*** Exercise material Section Begins ***

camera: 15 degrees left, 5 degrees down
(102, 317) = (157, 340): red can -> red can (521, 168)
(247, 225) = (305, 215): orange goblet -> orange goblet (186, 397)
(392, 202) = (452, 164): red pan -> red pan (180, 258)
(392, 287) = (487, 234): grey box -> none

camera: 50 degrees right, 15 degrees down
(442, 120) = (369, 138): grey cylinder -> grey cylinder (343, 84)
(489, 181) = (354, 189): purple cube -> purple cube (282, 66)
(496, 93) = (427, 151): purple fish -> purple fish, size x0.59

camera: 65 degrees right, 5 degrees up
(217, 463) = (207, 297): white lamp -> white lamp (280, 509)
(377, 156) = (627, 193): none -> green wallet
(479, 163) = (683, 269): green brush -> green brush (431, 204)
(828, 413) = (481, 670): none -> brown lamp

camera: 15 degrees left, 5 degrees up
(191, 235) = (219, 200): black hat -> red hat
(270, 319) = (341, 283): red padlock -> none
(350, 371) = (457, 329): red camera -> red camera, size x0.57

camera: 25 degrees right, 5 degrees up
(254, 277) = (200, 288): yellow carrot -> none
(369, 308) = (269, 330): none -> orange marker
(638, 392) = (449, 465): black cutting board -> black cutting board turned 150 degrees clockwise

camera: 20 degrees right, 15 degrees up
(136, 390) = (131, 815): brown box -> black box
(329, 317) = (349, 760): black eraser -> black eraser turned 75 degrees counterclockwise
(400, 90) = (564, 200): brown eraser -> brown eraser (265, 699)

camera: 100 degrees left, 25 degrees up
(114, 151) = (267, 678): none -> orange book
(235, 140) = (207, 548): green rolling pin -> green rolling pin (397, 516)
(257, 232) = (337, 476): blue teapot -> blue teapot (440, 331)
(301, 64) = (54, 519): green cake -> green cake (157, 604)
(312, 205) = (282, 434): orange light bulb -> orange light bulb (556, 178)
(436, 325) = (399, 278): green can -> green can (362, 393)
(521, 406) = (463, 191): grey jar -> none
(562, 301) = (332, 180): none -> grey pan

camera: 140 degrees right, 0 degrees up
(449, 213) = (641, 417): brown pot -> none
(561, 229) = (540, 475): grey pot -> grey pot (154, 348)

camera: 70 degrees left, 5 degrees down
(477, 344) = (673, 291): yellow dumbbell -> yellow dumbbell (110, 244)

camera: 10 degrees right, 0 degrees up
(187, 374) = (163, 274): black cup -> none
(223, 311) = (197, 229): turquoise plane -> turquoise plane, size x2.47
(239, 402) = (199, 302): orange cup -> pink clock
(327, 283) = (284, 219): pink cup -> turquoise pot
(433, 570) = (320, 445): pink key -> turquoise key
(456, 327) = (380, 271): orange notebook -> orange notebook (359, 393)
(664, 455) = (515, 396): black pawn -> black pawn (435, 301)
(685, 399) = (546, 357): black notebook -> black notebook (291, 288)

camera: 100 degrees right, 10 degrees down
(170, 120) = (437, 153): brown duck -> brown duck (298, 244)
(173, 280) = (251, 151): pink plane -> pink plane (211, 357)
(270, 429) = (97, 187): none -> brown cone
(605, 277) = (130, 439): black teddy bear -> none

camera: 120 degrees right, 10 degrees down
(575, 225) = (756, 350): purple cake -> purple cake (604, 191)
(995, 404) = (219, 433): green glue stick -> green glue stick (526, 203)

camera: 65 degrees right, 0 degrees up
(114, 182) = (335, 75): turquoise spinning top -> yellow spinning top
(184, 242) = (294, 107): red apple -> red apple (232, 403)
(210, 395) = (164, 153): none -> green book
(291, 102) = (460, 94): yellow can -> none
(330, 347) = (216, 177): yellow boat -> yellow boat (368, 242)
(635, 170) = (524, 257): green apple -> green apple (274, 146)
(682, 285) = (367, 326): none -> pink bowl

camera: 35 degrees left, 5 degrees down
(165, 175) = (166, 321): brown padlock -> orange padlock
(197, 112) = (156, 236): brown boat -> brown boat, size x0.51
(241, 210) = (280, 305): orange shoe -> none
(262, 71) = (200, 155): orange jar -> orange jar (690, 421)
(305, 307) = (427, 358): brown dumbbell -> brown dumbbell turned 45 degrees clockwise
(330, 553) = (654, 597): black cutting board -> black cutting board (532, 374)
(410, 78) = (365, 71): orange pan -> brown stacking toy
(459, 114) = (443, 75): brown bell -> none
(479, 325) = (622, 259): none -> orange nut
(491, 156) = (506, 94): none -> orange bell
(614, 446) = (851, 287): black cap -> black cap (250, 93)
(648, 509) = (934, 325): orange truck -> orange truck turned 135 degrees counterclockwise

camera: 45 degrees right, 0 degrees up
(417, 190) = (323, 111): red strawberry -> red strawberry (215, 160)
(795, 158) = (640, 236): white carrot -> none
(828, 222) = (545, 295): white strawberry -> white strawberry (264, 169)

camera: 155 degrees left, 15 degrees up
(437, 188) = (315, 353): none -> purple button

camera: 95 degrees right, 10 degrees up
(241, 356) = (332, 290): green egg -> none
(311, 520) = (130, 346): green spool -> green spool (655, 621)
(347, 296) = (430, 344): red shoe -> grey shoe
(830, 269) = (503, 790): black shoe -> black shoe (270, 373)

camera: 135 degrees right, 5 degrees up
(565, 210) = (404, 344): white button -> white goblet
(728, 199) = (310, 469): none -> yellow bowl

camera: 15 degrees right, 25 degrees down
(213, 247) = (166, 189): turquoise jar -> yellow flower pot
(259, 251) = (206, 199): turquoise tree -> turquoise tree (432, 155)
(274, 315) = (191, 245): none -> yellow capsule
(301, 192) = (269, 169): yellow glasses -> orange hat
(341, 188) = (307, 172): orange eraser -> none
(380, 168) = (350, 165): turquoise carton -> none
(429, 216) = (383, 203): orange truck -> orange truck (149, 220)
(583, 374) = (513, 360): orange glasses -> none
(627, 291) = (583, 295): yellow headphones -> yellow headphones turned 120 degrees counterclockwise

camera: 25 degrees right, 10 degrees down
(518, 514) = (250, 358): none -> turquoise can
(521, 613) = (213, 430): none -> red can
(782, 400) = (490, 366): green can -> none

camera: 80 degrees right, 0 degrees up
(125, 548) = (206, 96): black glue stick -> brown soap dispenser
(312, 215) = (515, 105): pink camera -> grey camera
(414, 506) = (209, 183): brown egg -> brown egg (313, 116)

*** Exercise material Section Ends ***

== Prompt ==
Each entry above is to be printed again exactly.

== Exercise response ==
camera: 15 degrees left, 5 degrees down
(102, 317) = (157, 340): red can -> red can (521, 168)
(247, 225) = (305, 215): orange goblet -> orange goblet (186, 397)
(392, 202) = (452, 164): red pan -> red pan (180, 258)
(392, 287) = (487, 234): grey box -> none

camera: 50 degrees right, 15 degrees down
(442, 120) = (369, 138): grey cylinder -> grey cylinder (343, 84)
(489, 181) = (354, 189): purple cube -> purple cube (282, 66)
(496, 93) = (427, 151): purple fish -> purple fish, size x0.59

camera: 65 degrees right, 5 degrees up
(217, 463) = (207, 297): white lamp -> white lamp (280, 509)
(377, 156) = (627, 193): none -> green wallet
(479, 163) = (683, 269): green brush -> green brush (431, 204)
(828, 413) = (481, 670): none -> brown lamp

camera: 15 degrees left, 5 degrees up
(191, 235) = (219, 200): black hat -> red hat
(270, 319) = (341, 283): red padlock -> none
(350, 371) = (457, 329): red camera -> red camera, size x0.57

camera: 25 degrees right, 5 degrees up
(254, 277) = (200, 288): yellow carrot -> none
(369, 308) = (269, 330): none -> orange marker
(638, 392) = (449, 465): black cutting board -> black cutting board turned 150 degrees clockwise

camera: 20 degrees right, 15 degrees up
(136, 390) = (131, 815): brown box -> black box
(329, 317) = (349, 760): black eraser -> black eraser turned 75 degrees counterclockwise
(400, 90) = (564, 200): brown eraser -> brown eraser (265, 699)

camera: 100 degrees left, 25 degrees up
(114, 151) = (267, 678): none -> orange book
(235, 140) = (207, 548): green rolling pin -> green rolling pin (397, 516)
(257, 232) = (337, 476): blue teapot -> blue teapot (440, 331)
(301, 64) = (54, 519): green cake -> green cake (157, 604)
(312, 205) = (282, 434): orange light bulb -> orange light bulb (556, 178)
(436, 325) = (399, 278): green can -> green can (362, 393)
(521, 406) = (463, 191): grey jar -> none
(562, 301) = (332, 180): none -> grey pan

camera: 140 degrees right, 0 degrees up
(449, 213) = (641, 417): brown pot -> none
(561, 229) = (540, 475): grey pot -> grey pot (154, 348)

camera: 70 degrees left, 5 degrees down
(477, 344) = (673, 291): yellow dumbbell -> yellow dumbbell (110, 244)

camera: 10 degrees right, 0 degrees up
(187, 374) = (163, 274): black cup -> none
(223, 311) = (197, 229): turquoise plane -> turquoise plane, size x2.47
(239, 402) = (199, 302): orange cup -> pink clock
(327, 283) = (284, 219): pink cup -> turquoise pot
(433, 570) = (320, 445): pink key -> turquoise key
(456, 327) = (380, 271): orange notebook -> orange notebook (359, 393)
(664, 455) = (515, 396): black pawn -> black pawn (435, 301)
(685, 399) = (546, 357): black notebook -> black notebook (291, 288)

camera: 100 degrees right, 10 degrees down
(170, 120) = (437, 153): brown duck -> brown duck (298, 244)
(173, 280) = (251, 151): pink plane -> pink plane (211, 357)
(270, 429) = (97, 187): none -> brown cone
(605, 277) = (130, 439): black teddy bear -> none

camera: 120 degrees right, 10 degrees down
(575, 225) = (756, 350): purple cake -> purple cake (604, 191)
(995, 404) = (219, 433): green glue stick -> green glue stick (526, 203)

camera: 65 degrees right, 0 degrees up
(114, 182) = (335, 75): turquoise spinning top -> yellow spinning top
(184, 242) = (294, 107): red apple -> red apple (232, 403)
(210, 395) = (164, 153): none -> green book
(291, 102) = (460, 94): yellow can -> none
(330, 347) = (216, 177): yellow boat -> yellow boat (368, 242)
(635, 170) = (524, 257): green apple -> green apple (274, 146)
(682, 285) = (367, 326): none -> pink bowl

camera: 35 degrees left, 5 degrees down
(165, 175) = (166, 321): brown padlock -> orange padlock
(197, 112) = (156, 236): brown boat -> brown boat, size x0.51
(241, 210) = (280, 305): orange shoe -> none
(262, 71) = (200, 155): orange jar -> orange jar (690, 421)
(305, 307) = (427, 358): brown dumbbell -> brown dumbbell turned 45 degrees clockwise
(330, 553) = (654, 597): black cutting board -> black cutting board (532, 374)
(410, 78) = (365, 71): orange pan -> brown stacking toy
(459, 114) = (443, 75): brown bell -> none
(479, 325) = (622, 259): none -> orange nut
(491, 156) = (506, 94): none -> orange bell
(614, 446) = (851, 287): black cap -> black cap (250, 93)
(648, 509) = (934, 325): orange truck -> orange truck turned 135 degrees counterclockwise

camera: 45 degrees right, 0 degrees up
(417, 190) = (323, 111): red strawberry -> red strawberry (215, 160)
(795, 158) = (640, 236): white carrot -> none
(828, 222) = (545, 295): white strawberry -> white strawberry (264, 169)

camera: 155 degrees left, 15 degrees up
(437, 188) = (315, 353): none -> purple button

camera: 95 degrees right, 10 degrees up
(241, 356) = (332, 290): green egg -> none
(311, 520) = (130, 346): green spool -> green spool (655, 621)
(347, 296) = (430, 344): red shoe -> grey shoe
(830, 269) = (503, 790): black shoe -> black shoe (270, 373)

camera: 135 degrees right, 5 degrees up
(565, 210) = (404, 344): white button -> white goblet
(728, 199) = (310, 469): none -> yellow bowl

camera: 15 degrees right, 25 degrees down
(213, 247) = (166, 189): turquoise jar -> yellow flower pot
(259, 251) = (206, 199): turquoise tree -> turquoise tree (432, 155)
(274, 315) = (191, 245): none -> yellow capsule
(301, 192) = (269, 169): yellow glasses -> orange hat
(341, 188) = (307, 172): orange eraser -> none
(380, 168) = (350, 165): turquoise carton -> none
(429, 216) = (383, 203): orange truck -> orange truck (149, 220)
(583, 374) = (513, 360): orange glasses -> none
(627, 291) = (583, 295): yellow headphones -> yellow headphones turned 120 degrees counterclockwise

camera: 25 degrees right, 10 degrees down
(518, 514) = (250, 358): none -> turquoise can
(521, 613) = (213, 430): none -> red can
(782, 400) = (490, 366): green can -> none

camera: 80 degrees right, 0 degrees up
(125, 548) = (206, 96): black glue stick -> brown soap dispenser
(312, 215) = (515, 105): pink camera -> grey camera
(414, 506) = (209, 183): brown egg -> brown egg (313, 116)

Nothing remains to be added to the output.